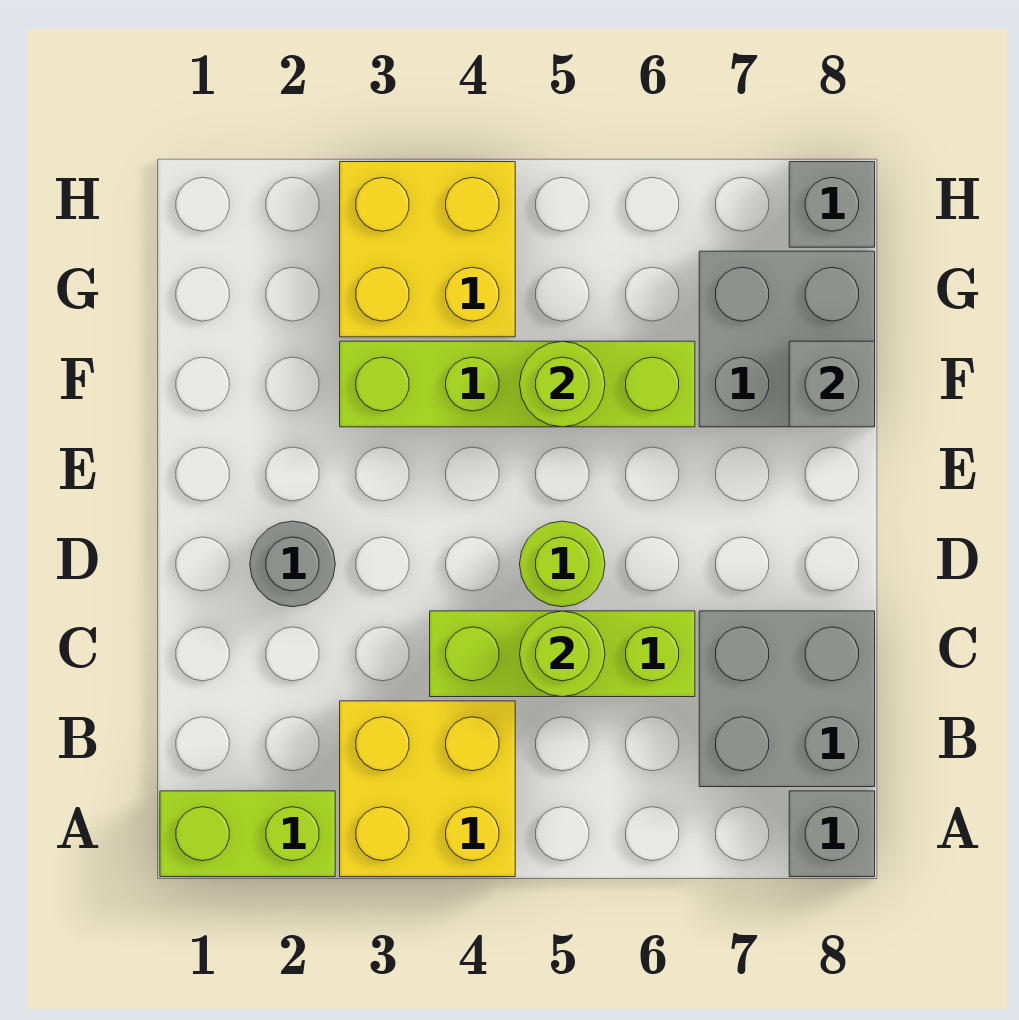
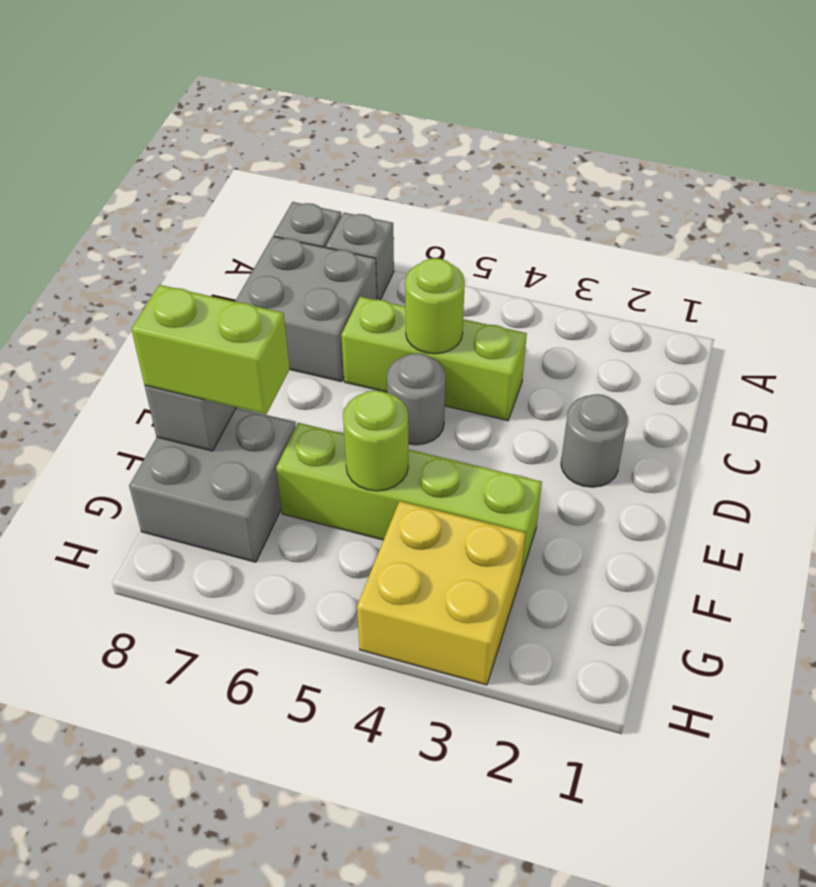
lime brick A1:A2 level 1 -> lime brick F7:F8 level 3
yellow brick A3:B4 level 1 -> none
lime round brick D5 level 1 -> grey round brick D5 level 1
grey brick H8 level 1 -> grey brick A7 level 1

▶ [PROBLEM DETAILS]:
Some lines above contain the word "grey". Copy each of them.

▶ [TASK RESPONSE]:
lime round brick D5 level 1 -> grey round brick D5 level 1
grey brick H8 level 1 -> grey brick A7 level 1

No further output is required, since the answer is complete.